Given records
[START]

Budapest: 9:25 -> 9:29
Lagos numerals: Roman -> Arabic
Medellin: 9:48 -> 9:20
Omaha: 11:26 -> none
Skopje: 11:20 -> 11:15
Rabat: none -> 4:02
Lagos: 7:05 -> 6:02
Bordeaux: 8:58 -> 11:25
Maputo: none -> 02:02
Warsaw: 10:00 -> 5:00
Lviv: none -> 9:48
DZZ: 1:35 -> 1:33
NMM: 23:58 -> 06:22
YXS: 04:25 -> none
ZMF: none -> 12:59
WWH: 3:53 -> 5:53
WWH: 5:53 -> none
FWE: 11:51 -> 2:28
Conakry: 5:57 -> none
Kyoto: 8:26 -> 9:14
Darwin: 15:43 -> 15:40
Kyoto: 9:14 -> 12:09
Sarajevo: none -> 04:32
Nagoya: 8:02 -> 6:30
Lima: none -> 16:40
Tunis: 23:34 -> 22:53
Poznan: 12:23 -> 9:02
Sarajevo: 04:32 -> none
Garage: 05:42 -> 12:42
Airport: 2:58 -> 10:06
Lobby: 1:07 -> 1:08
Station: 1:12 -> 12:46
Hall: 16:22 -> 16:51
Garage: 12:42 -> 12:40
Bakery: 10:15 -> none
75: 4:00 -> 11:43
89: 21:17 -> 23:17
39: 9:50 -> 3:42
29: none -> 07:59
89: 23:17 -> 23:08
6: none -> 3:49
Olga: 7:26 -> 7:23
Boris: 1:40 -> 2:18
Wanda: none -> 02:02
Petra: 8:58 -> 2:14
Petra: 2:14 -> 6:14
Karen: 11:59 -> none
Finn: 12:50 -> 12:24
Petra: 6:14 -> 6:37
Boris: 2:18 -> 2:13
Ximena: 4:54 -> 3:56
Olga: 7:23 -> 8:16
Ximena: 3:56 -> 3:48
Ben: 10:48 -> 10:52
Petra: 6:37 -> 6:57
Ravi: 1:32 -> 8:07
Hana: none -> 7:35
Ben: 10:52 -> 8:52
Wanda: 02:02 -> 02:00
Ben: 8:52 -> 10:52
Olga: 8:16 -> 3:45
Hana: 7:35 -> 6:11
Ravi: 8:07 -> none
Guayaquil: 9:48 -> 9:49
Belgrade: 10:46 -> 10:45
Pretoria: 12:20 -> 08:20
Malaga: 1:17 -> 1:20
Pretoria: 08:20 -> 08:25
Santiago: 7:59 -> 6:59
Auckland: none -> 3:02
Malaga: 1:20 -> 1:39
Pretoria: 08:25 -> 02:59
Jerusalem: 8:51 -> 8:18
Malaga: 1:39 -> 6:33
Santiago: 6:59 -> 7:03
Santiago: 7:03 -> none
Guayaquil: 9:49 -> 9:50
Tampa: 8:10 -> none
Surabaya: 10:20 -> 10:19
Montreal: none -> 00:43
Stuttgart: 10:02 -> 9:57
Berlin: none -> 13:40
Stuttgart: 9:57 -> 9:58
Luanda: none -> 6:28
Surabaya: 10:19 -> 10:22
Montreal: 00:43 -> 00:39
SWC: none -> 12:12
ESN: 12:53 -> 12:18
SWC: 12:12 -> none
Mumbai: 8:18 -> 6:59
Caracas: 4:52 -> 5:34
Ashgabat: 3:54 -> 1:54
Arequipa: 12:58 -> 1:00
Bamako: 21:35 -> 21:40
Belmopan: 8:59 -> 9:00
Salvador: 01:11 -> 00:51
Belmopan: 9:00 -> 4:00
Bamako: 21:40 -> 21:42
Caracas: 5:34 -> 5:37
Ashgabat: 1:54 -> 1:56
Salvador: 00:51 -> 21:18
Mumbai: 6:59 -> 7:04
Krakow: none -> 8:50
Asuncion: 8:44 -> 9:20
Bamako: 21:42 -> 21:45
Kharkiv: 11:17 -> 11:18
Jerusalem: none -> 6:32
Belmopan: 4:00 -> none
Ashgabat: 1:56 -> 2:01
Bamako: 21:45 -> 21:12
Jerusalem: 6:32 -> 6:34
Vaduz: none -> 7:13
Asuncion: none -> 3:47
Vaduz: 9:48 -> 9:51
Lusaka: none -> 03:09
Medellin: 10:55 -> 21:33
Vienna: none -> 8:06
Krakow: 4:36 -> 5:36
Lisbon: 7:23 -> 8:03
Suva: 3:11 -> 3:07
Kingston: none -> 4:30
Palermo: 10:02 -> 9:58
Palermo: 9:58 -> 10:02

[END]

Return every line of the material above verbatim, in the same order, with nothing left out.

The output
Budapest: 9:25 -> 9:29
Lagos numerals: Roman -> Arabic
Medellin: 9:48 -> 9:20
Omaha: 11:26 -> none
Skopje: 11:20 -> 11:15
Rabat: none -> 4:02
Lagos: 7:05 -> 6:02
Bordeaux: 8:58 -> 11:25
Maputo: none -> 02:02
Warsaw: 10:00 -> 5:00
Lviv: none -> 9:48
DZZ: 1:35 -> 1:33
NMM: 23:58 -> 06:22
YXS: 04:25 -> none
ZMF: none -> 12:59
WWH: 3:53 -> 5:53
WWH: 5:53 -> none
FWE: 11:51 -> 2:28
Conakry: 5:57 -> none
Kyoto: 8:26 -> 9:14
Darwin: 15:43 -> 15:40
Kyoto: 9:14 -> 12:09
Sarajevo: none -> 04:32
Nagoya: 8:02 -> 6:30
Lima: none -> 16:40
Tunis: 23:34 -> 22:53
Poznan: 12:23 -> 9:02
Sarajevo: 04:32 -> none
Garage: 05:42 -> 12:42
Airport: 2:58 -> 10:06
Lobby: 1:07 -> 1:08
Station: 1:12 -> 12:46
Hall: 16:22 -> 16:51
Garage: 12:42 -> 12:40
Bakery: 10:15 -> none
75: 4:00 -> 11:43
89: 21:17 -> 23:17
39: 9:50 -> 3:42
29: none -> 07:59
89: 23:17 -> 23:08
6: none -> 3:49
Olga: 7:26 -> 7:23
Boris: 1:40 -> 2:18
Wanda: none -> 02:02
Petra: 8:58 -> 2:14
Petra: 2:14 -> 6:14
Karen: 11:59 -> none
Finn: 12:50 -> 12:24
Petra: 6:14 -> 6:37
Boris: 2:18 -> 2:13
Ximena: 4:54 -> 3:56
Olga: 7:23 -> 8:16
Ximena: 3:56 -> 3:48
Ben: 10:48 -> 10:52
Petra: 6:37 -> 6:57
Ravi: 1:32 -> 8:07
Hana: none -> 7:35
Ben: 10:52 -> 8:52
Wanda: 02:02 -> 02:00
Ben: 8:52 -> 10:52
Olga: 8:16 -> 3:45
Hana: 7:35 -> 6:11
Ravi: 8:07 -> none
Guayaquil: 9:48 -> 9:49
Belgrade: 10:46 -> 10:45
Pretoria: 12:20 -> 08:20
Malaga: 1:17 -> 1:20
Pretoria: 08:20 -> 08:25
Santiago: 7:59 -> 6:59
Auckland: none -> 3:02
Malaga: 1:20 -> 1:39
Pretoria: 08:25 -> 02:59
Jerusalem: 8:51 -> 8:18
Malaga: 1:39 -> 6:33
Santiago: 6:59 -> 7:03
Santiago: 7:03 -> none
Guayaquil: 9:49 -> 9:50
Tampa: 8:10 -> none
Surabaya: 10:20 -> 10:19
Montreal: none -> 00:43
Stuttgart: 10:02 -> 9:57
Berlin: none -> 13:40
Stuttgart: 9:57 -> 9:58
Luanda: none -> 6:28
Surabaya: 10:19 -> 10:22
Montreal: 00:43 -> 00:39
SWC: none -> 12:12
ESN: 12:53 -> 12:18
SWC: 12:12 -> none
Mumbai: 8:18 -> 6:59
Caracas: 4:52 -> 5:34
Ashgabat: 3:54 -> 1:54
Arequipa: 12:58 -> 1:00
Bamako: 21:35 -> 21:40
Belmopan: 8:59 -> 9:00
Salvador: 01:11 -> 00:51
Belmopan: 9:00 -> 4:00
Bamako: 21:40 -> 21:42
Caracas: 5:34 -> 5:37
Ashgabat: 1:54 -> 1:56
Salvador: 00:51 -> 21:18
Mumbai: 6:59 -> 7:04
Krakow: none -> 8:50
Asuncion: 8:44 -> 9:20
Bamako: 21:42 -> 21:45
Kharkiv: 11:17 -> 11:18
Jerusalem: none -> 6:32
Belmopan: 4:00 -> none
Ashgabat: 1:56 -> 2:01
Bamako: 21:45 -> 21:12
Jerusalem: 6:32 -> 6:34
Vaduz: none -> 7:13
Asuncion: none -> 3:47
Vaduz: 9:48 -> 9:51
Lusaka: none -> 03:09
Medellin: 10:55 -> 21:33
Vienna: none -> 8:06
Krakow: 4:36 -> 5:36
Lisbon: 7:23 -> 8:03
Suva: 3:11 -> 3:07
Kingston: none -> 4:30
Palermo: 10:02 -> 9:58
Palermo: 9:58 -> 10:02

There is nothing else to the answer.